#### Work to complete
Would you copy only the lines below, beginning with the one that contains "[398, 111, 471, 179] (first image)" and running through the last entry line?

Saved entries

· · · · · · ·

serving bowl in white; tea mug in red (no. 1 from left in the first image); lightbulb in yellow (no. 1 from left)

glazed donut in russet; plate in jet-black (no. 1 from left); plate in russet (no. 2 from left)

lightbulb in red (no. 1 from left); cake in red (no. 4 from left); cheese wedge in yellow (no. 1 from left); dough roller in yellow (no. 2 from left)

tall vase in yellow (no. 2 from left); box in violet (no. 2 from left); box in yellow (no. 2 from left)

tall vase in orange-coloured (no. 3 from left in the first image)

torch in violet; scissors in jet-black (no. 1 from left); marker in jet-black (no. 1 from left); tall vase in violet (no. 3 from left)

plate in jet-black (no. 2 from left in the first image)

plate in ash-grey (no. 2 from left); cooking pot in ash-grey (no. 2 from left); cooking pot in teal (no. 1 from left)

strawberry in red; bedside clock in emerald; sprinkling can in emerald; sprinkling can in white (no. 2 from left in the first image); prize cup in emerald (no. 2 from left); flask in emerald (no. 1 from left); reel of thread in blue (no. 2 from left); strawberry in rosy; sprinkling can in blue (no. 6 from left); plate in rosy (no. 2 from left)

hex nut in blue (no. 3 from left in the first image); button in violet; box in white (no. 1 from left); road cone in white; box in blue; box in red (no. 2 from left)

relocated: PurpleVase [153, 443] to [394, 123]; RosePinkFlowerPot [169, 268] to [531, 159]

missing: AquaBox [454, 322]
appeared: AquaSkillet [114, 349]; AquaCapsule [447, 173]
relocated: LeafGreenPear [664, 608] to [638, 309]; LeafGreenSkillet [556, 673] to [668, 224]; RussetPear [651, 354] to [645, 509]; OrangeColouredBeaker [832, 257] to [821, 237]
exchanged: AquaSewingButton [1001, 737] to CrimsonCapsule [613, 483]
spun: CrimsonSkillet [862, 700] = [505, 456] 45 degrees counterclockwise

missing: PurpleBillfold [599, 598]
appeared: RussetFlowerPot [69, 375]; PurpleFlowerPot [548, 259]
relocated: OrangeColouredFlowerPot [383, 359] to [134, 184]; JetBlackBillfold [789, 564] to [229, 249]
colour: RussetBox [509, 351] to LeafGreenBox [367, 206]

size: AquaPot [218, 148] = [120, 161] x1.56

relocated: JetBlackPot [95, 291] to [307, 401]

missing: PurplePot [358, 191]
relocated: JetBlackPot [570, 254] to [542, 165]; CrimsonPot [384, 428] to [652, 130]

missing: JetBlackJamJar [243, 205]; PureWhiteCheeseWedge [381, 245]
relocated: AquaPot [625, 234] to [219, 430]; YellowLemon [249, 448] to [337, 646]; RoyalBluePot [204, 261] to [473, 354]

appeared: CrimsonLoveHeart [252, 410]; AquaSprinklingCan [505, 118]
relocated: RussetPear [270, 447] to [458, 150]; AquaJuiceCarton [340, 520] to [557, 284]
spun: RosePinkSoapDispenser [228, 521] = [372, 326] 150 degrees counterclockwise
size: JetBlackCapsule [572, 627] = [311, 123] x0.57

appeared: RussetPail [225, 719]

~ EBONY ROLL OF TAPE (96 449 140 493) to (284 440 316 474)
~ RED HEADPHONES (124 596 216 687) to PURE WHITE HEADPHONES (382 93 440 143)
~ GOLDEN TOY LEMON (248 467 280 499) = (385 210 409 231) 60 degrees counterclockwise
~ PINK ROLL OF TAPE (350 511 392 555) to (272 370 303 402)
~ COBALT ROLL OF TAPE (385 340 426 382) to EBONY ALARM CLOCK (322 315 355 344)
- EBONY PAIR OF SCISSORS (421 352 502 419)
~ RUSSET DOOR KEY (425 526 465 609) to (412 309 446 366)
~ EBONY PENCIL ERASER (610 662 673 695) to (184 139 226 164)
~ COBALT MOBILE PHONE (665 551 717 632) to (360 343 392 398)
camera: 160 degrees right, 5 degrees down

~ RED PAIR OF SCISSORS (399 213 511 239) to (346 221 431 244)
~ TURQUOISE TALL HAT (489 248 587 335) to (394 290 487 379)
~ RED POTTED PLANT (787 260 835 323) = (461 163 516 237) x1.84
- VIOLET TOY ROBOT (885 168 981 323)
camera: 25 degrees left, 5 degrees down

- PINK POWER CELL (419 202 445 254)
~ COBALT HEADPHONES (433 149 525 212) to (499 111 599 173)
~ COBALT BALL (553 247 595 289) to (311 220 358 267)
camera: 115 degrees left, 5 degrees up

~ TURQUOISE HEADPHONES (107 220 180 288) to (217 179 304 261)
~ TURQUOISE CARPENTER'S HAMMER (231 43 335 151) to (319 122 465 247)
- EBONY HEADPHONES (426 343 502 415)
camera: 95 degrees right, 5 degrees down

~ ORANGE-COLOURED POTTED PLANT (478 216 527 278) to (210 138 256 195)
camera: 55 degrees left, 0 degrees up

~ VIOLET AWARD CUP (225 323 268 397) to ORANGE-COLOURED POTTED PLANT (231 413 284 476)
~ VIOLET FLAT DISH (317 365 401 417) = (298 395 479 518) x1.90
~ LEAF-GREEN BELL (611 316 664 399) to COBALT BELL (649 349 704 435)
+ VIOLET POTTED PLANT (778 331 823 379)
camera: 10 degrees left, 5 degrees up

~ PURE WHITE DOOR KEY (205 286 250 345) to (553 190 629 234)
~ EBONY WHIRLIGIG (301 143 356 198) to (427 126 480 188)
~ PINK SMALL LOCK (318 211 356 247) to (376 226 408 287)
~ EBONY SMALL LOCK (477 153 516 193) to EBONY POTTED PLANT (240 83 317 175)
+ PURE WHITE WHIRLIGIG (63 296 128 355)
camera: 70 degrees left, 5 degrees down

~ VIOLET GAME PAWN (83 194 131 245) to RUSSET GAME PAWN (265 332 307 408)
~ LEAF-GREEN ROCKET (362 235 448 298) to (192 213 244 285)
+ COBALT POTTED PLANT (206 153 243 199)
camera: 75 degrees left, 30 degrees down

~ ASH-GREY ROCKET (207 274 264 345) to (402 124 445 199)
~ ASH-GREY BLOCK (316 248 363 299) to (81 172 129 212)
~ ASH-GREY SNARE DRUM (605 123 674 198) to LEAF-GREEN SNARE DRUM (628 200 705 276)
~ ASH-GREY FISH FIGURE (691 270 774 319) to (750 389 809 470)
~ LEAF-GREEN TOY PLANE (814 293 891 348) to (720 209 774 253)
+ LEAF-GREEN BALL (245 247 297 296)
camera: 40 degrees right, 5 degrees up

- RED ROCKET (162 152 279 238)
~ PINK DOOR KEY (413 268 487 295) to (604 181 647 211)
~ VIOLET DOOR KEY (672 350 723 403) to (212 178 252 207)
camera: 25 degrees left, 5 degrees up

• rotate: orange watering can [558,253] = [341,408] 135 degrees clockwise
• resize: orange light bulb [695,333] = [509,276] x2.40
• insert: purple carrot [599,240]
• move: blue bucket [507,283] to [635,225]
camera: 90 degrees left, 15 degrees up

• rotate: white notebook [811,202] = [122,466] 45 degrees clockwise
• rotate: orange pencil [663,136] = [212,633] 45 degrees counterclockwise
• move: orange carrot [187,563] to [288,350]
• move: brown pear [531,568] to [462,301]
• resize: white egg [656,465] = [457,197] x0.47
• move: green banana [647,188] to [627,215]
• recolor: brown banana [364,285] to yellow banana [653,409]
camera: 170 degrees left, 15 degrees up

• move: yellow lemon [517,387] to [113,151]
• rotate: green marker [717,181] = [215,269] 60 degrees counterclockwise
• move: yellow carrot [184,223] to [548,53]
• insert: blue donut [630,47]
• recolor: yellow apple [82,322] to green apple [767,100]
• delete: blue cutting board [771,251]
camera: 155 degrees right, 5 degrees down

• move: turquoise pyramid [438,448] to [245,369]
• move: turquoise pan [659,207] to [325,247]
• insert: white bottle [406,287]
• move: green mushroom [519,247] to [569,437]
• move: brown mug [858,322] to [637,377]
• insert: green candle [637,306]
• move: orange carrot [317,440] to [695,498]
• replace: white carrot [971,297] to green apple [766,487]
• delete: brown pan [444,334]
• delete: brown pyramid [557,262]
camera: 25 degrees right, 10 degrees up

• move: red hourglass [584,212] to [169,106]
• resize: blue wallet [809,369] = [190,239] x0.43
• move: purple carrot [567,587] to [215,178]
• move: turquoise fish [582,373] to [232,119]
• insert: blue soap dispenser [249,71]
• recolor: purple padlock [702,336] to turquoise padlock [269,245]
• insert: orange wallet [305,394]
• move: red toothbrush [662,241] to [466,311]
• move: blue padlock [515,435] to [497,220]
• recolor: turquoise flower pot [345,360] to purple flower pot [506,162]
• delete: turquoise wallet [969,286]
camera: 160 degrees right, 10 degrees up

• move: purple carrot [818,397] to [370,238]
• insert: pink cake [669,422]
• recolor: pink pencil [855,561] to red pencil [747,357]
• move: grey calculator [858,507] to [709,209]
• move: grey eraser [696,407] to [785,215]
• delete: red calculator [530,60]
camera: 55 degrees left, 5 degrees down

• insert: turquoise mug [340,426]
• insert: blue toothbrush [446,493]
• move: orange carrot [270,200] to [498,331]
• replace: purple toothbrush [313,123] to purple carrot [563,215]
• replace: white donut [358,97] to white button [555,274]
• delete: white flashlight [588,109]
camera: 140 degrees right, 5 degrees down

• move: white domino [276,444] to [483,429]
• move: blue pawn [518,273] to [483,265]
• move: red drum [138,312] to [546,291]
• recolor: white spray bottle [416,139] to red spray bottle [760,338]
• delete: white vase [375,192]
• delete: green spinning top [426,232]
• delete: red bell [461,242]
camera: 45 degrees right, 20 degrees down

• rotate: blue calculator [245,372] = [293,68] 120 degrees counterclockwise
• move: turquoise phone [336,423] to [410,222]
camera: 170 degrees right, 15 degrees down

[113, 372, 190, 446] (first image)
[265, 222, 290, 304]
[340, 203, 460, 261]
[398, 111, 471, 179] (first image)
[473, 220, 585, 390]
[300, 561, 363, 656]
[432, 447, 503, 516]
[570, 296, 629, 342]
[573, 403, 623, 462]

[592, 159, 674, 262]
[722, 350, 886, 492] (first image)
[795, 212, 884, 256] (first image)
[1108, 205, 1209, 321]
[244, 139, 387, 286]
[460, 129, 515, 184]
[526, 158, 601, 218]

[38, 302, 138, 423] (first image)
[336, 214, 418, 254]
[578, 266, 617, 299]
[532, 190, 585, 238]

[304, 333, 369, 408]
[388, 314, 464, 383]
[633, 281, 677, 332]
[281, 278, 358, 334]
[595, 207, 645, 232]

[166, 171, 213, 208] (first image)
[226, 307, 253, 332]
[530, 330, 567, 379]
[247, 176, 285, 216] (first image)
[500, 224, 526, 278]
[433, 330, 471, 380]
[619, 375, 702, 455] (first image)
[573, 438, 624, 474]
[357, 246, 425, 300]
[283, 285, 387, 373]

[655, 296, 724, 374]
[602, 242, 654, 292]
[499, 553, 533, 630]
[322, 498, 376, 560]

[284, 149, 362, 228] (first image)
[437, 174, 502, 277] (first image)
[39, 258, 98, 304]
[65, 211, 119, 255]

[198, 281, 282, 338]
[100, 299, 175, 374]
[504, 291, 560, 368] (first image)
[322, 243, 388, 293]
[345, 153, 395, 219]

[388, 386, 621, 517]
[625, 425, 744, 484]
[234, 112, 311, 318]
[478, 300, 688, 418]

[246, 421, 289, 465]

· · · · · · ·

#### Result of this task
[398, 111, 471, 179] (first image)
[473, 220, 585, 390]
[300, 561, 363, 656]
[432, 447, 503, 516]
[570, 296, 629, 342]
[573, 403, 623, 462]

[592, 159, 674, 262]
[722, 350, 886, 492] (first image)
[795, 212, 884, 256] (first image)
[1108, 205, 1209, 321]
[244, 139, 387, 286]
[460, 129, 515, 184]
[526, 158, 601, 218]

[38, 302, 138, 423] (first image)
[336, 214, 418, 254]
[578, 266, 617, 299]
[532, 190, 585, 238]

[304, 333, 369, 408]
[388, 314, 464, 383]
[633, 281, 677, 332]
[281, 278, 358, 334]
[595, 207, 645, 232]

[166, 171, 213, 208] (first image)
[226, 307, 253, 332]
[530, 330, 567, 379]
[247, 176, 285, 216] (first image)
[500, 224, 526, 278]
[433, 330, 471, 380]
[619, 375, 702, 455] (first image)
[573, 438, 624, 474]
[357, 246, 425, 300]
[283, 285, 387, 373]

[655, 296, 724, 374]
[602, 242, 654, 292]
[499, 553, 533, 630]
[322, 498, 376, 560]

[284, 149, 362, 228] (first image)
[437, 174, 502, 277] (first image)
[39, 258, 98, 304]
[65, 211, 119, 255]

[198, 281, 282, 338]
[100, 299, 175, 374]
[504, 291, 560, 368] (first image)
[322, 243, 388, 293]
[345, 153, 395, 219]

[388, 386, 621, 517]
[625, 425, 744, 484]
[234, 112, 311, 318]
[478, 300, 688, 418]

[246, 421, 289, 465]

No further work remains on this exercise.